- **WHAT THE TASK ASKS**:
Print exactly the lines below between the line holding "turquoise bowl: [316,216,359,253]" and the line holding "yellow headphones: [237,280,287,330]", inclusive, and nothing more.

- **DATA FOR REVIEW**:
______

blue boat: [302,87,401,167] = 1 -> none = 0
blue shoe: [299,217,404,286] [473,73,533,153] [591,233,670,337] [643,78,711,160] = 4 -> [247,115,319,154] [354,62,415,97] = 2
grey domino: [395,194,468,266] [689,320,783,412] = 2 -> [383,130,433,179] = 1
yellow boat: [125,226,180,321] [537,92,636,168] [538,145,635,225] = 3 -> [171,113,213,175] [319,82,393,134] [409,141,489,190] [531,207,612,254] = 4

______

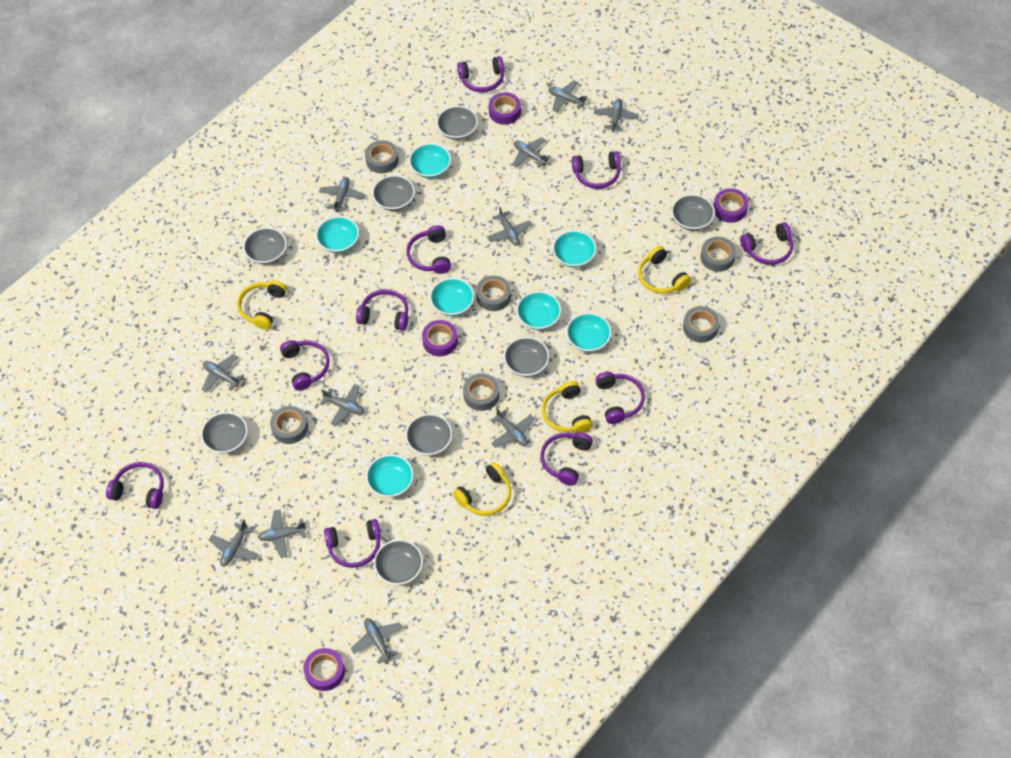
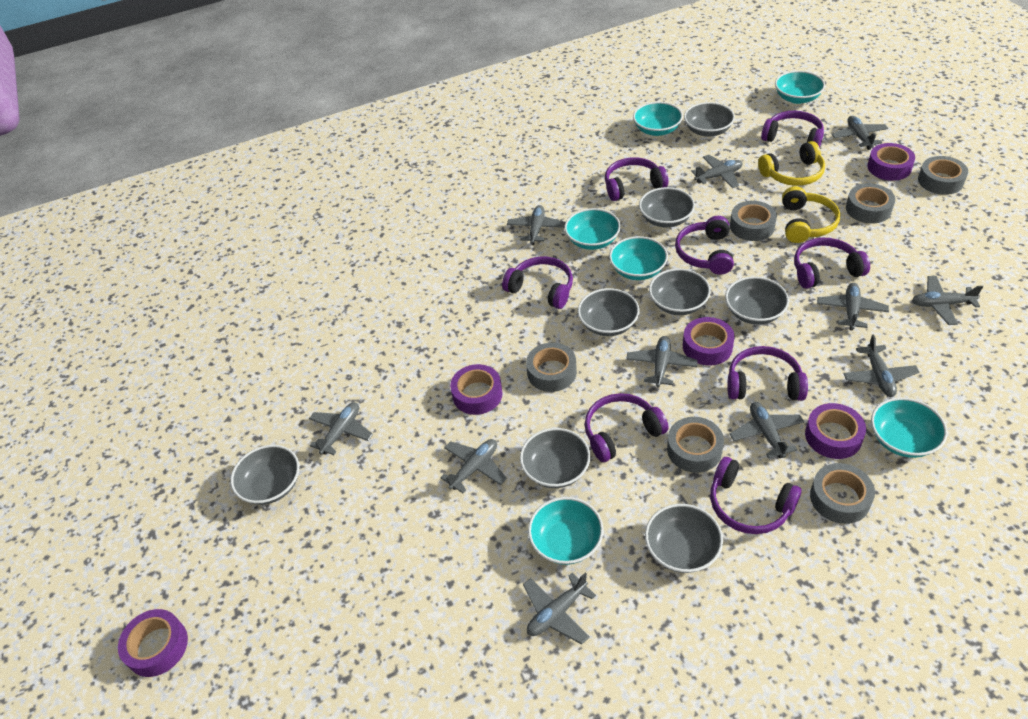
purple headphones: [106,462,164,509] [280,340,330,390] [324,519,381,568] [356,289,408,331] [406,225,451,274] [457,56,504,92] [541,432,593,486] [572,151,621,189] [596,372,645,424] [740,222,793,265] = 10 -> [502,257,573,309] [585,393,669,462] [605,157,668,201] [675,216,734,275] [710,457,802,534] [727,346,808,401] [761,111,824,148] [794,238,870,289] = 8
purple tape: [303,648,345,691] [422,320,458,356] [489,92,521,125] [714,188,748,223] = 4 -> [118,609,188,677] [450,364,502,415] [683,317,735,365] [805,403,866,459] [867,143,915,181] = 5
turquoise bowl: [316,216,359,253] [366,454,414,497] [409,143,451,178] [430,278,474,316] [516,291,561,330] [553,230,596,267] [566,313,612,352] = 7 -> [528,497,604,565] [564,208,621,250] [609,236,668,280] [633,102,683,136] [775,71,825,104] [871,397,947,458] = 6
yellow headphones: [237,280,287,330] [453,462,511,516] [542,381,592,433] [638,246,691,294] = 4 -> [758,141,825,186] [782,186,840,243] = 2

______

- **OUTPUT BELOW**:
turquoise bowl: [316,216,359,253] [366,454,414,497] [409,143,451,178] [430,278,474,316] [516,291,561,330] [553,230,596,267] [566,313,612,352] = 7 -> [528,497,604,565] [564,208,621,250] [609,236,668,280] [633,102,683,136] [775,71,825,104] [871,397,947,458] = 6
yellow headphones: [237,280,287,330] [453,462,511,516] [542,381,592,433] [638,246,691,294] = 4 -> [758,141,825,186] [782,186,840,243] = 2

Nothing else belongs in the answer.